BEGIN The data

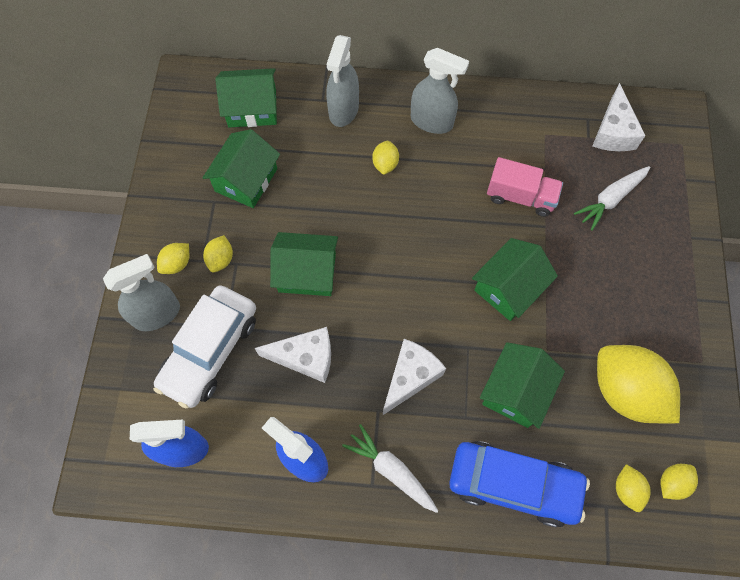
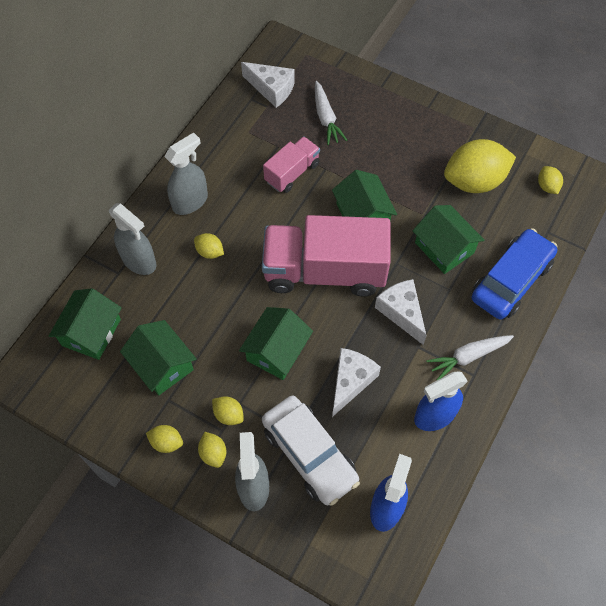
camera: 65 degrees left, 5 degrees down
(419, 279) = (324, 271): none -> pink truck
(627, 490) = (541, 214): yellow lemon -> yellow lemon (166, 442)

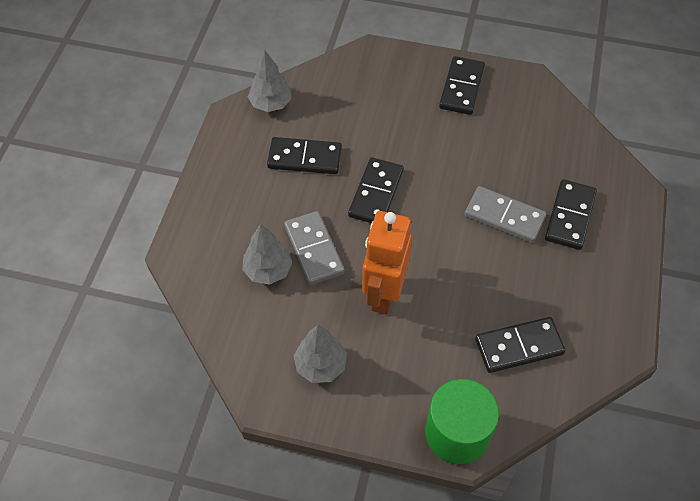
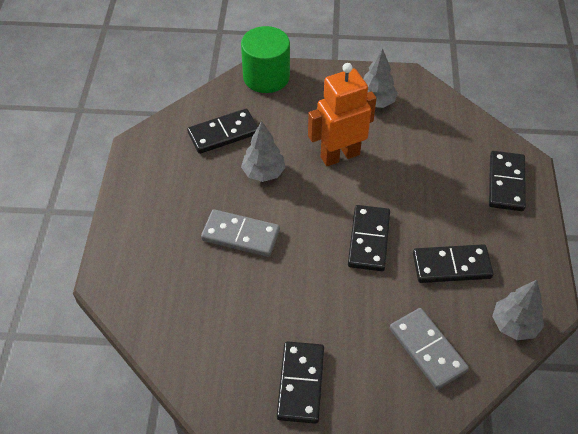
camera: 170 degrees right, 5 degrees down
(268, 270) = (443, 159): grey tree -> grey tree (263, 173)
(314, 249) = (410, 181): grey domino -> grey domino (427, 349)
(383, 294) = (340, 155): orange robot -> orange robot turned 120 degrees counterclockwise
(570, 216) = (176, 244): black domino -> black domino (506, 183)

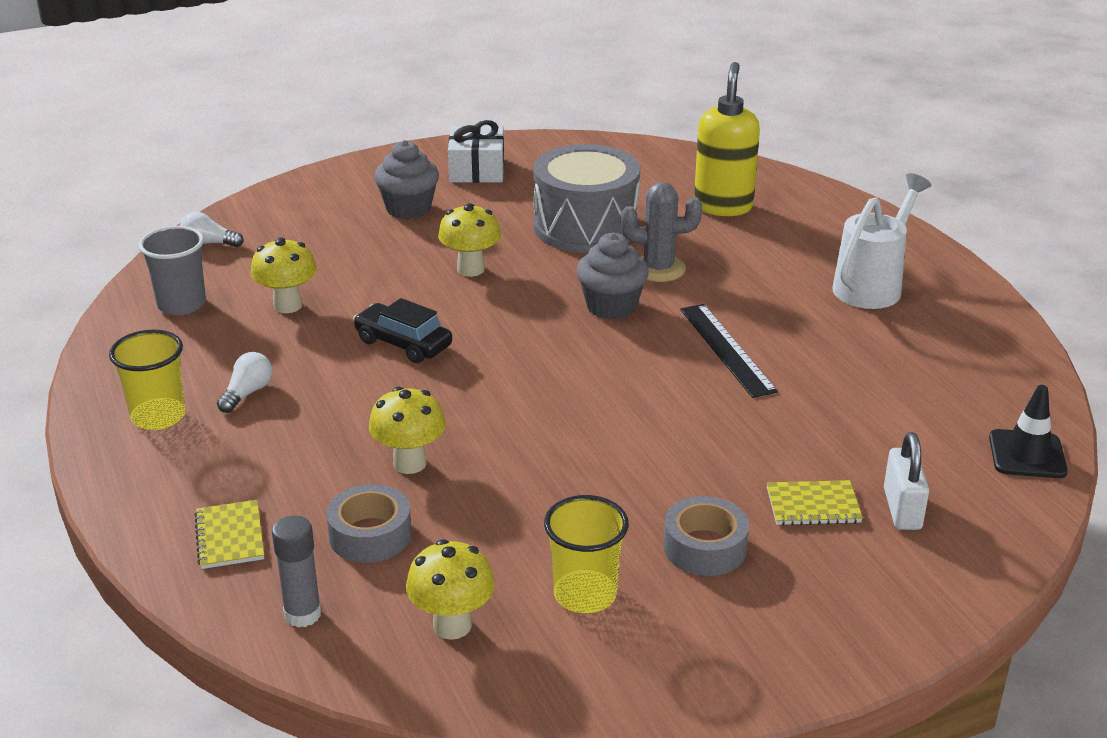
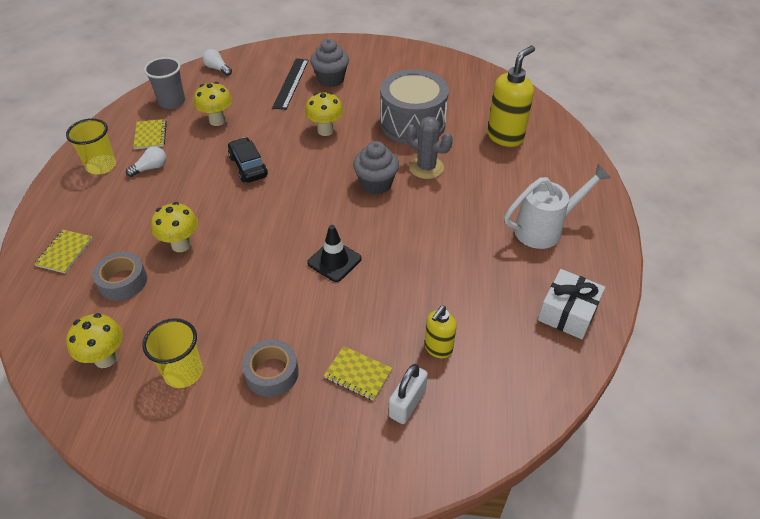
camera: 30 degrees right, 15 degrees up
(196, 355) = (150, 135): none -> yellow notebook
(302, 614) = (50, 315): grey glue stick -> none
(477, 170) = (389, 65): white gift -> white gift (567, 313)
(726, 349) = (412, 240): black ruler -> black ruler (291, 83)
(878, 444) = (438, 348): none -> yellow soap dispenser
(1027, 454) = (525, 401): black traffic cone -> black traffic cone (334, 261)

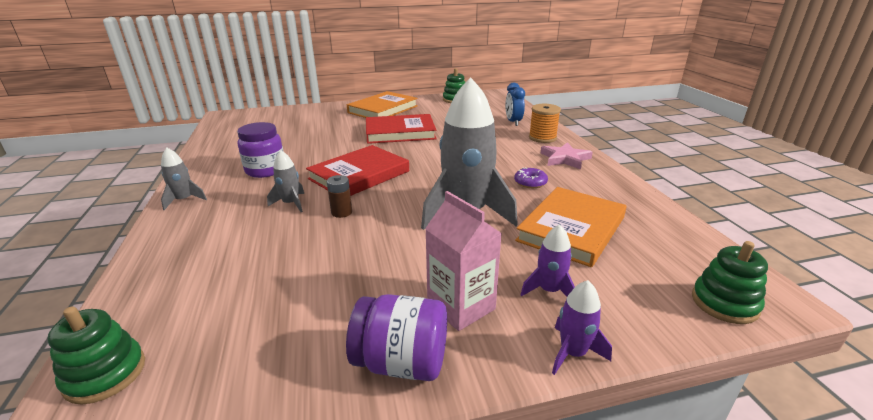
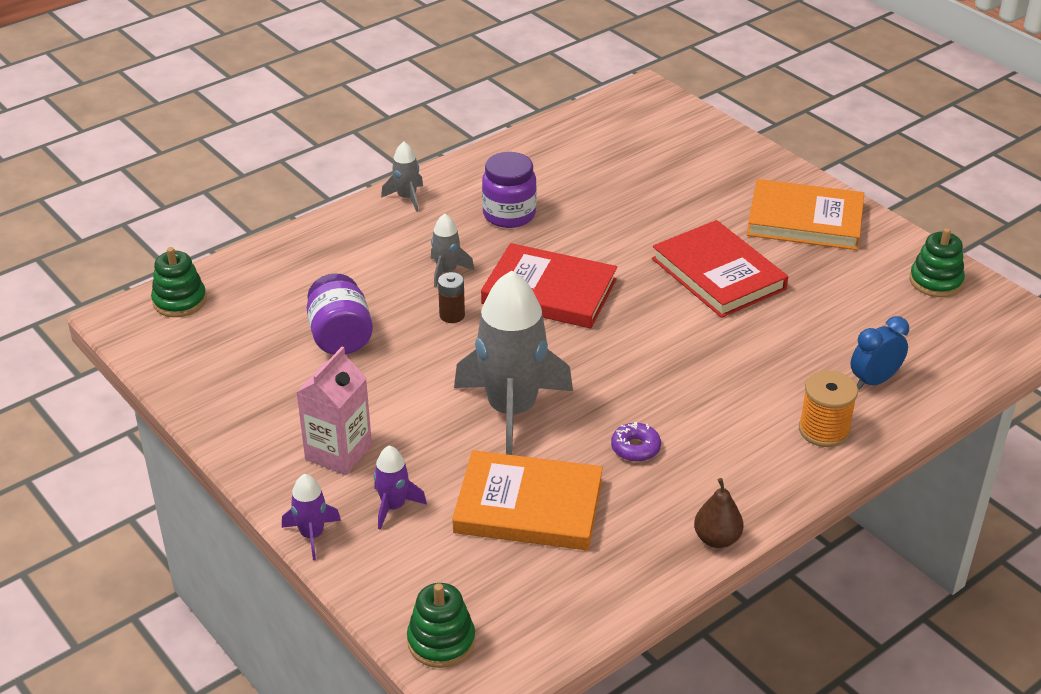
camera: 65 degrees right, 10 degrees up
(401, 362) = (255, 438): purple jar -> purple jar (340, 337)
(565, 159) = (750, 470): pink star -> none
(620, 178) = (717, 539): none -> brown pear

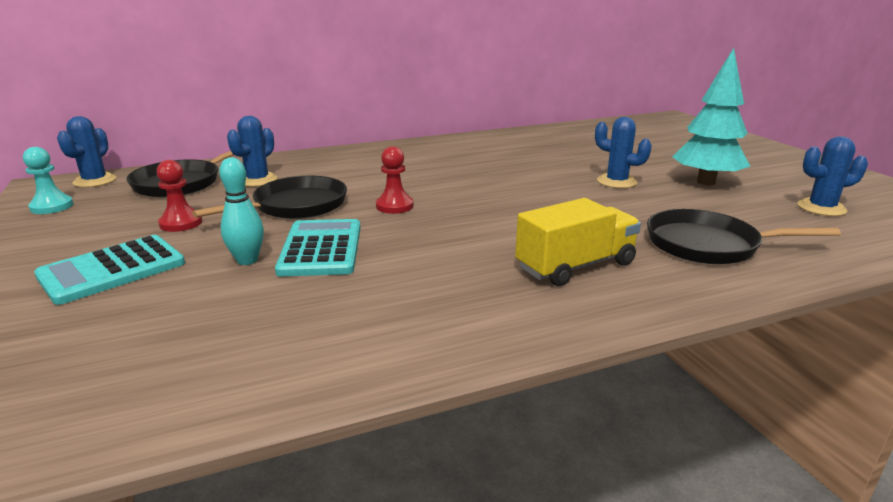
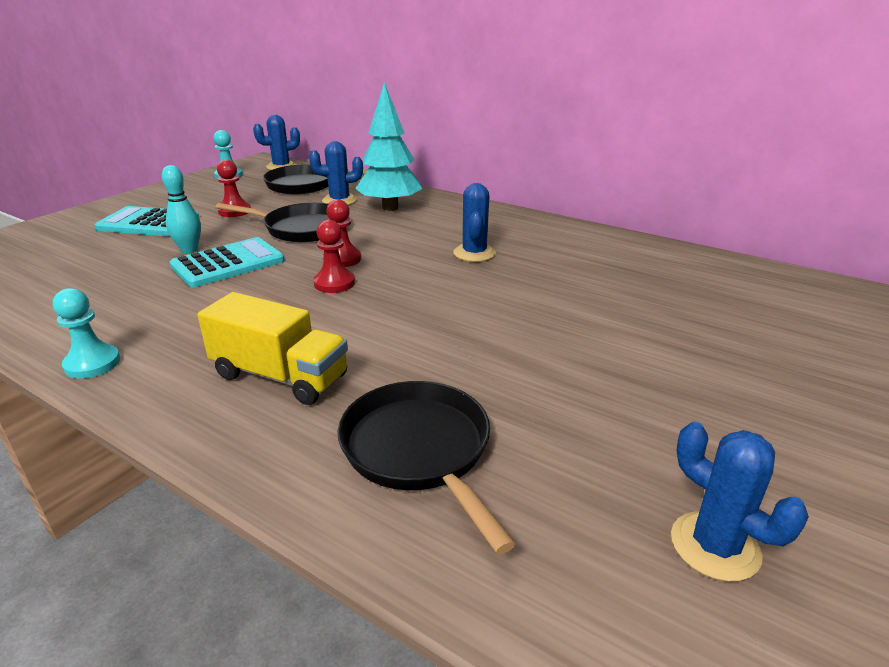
camera: 55 degrees right, 5 degrees up
(438, 218) = (334, 283): none -> red pawn
(461, 344) = (92, 363): none -> turquoise pawn
(616, 182) = (567, 342): blue cactus -> blue cactus (474, 253)
(705, 182) = (671, 407): turquoise tree -> turquoise tree (390, 208)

END The data

To do
Please reproduce, word for word, every line from the first line of the records above through the line containing "camera: 65 degrees right, 10 degrees up", and leave out the pictures.

Answer to this problem
camera: 65 degrees left, 5 degrees down
(419, 279) = (324, 271): none -> pink truck
(627, 490) = (541, 214): yellow lemon -> yellow lemon (166, 442)

camera: 170 degrees right, 5 degrees down
(268, 270) = (443, 159): grey tree -> grey tree (263, 173)
(314, 249) = (410, 181): grey domino -> grey domino (427, 349)
(383, 294) = (340, 155): orange robot -> orange robot turned 120 degrees counterclockwise
(570, 216) = (176, 244): black domino -> black domino (506, 183)

camera: 30 degrees right, 15 degrees up
(196, 355) = (150, 135): none -> yellow notebook
(302, 614) = (50, 315): grey glue stick -> none
(477, 170) = (389, 65): white gift -> white gift (567, 313)
(726, 349) = (412, 240): black ruler -> black ruler (291, 83)
(878, 444) = (438, 348): none -> yellow soap dispenser
(1027, 454) = (525, 401): black traffic cone -> black traffic cone (334, 261)

camera: 65 degrees right, 10 degrees up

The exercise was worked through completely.